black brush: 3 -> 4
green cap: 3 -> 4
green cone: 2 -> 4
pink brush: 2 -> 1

──────────────────────────────

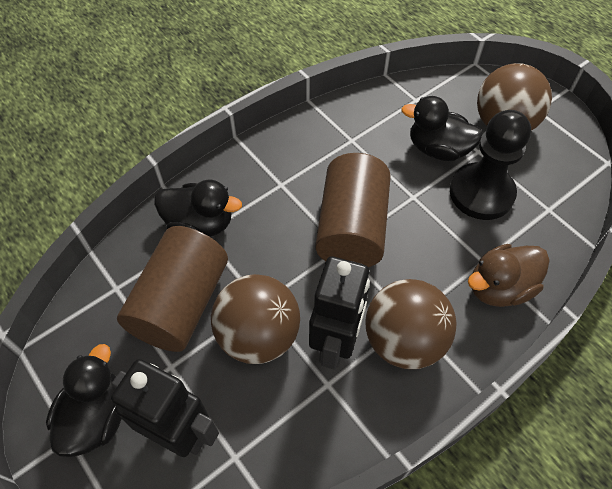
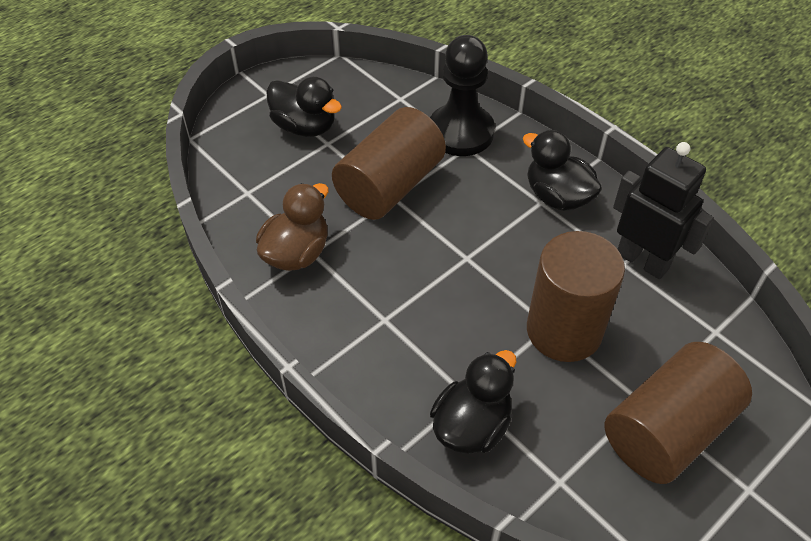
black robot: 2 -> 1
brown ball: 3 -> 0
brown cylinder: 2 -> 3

──────────────────────────────

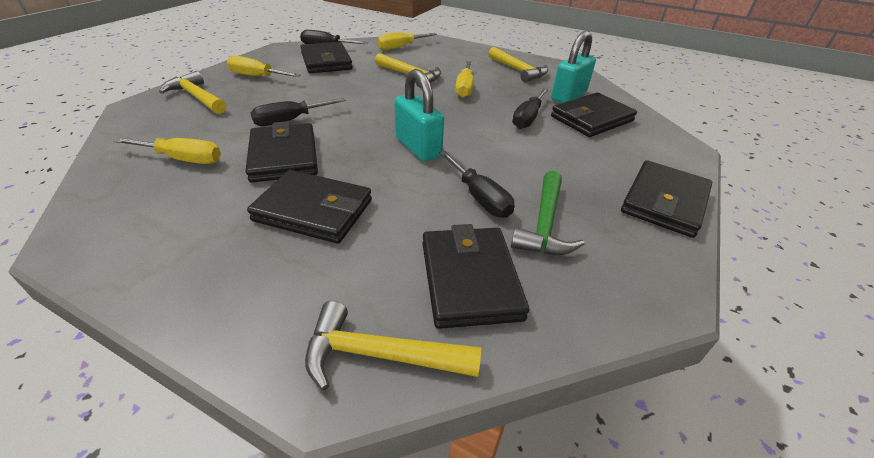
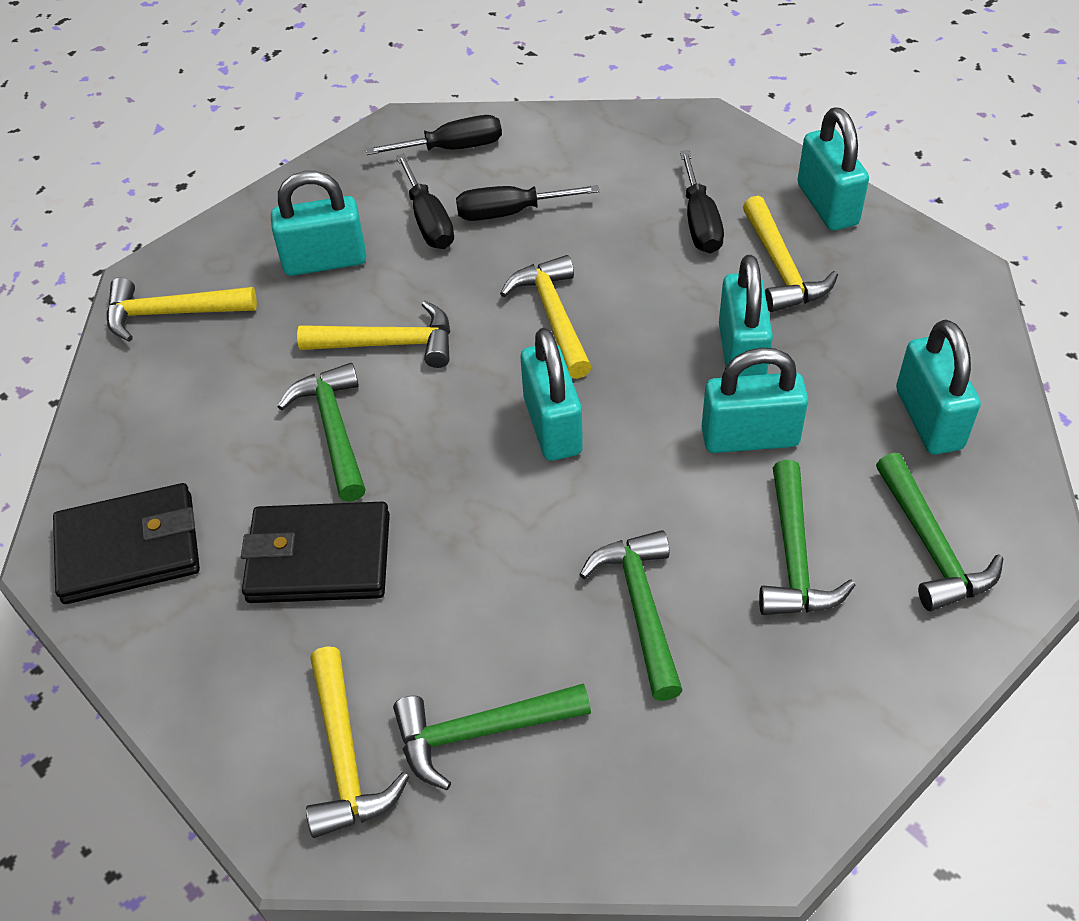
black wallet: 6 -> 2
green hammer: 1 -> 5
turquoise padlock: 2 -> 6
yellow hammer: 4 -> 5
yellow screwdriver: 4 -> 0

──────────────────────────────

● Task details:
In the records above, the lines containing the string "green" should be counted; give only the total.

● Task output:
3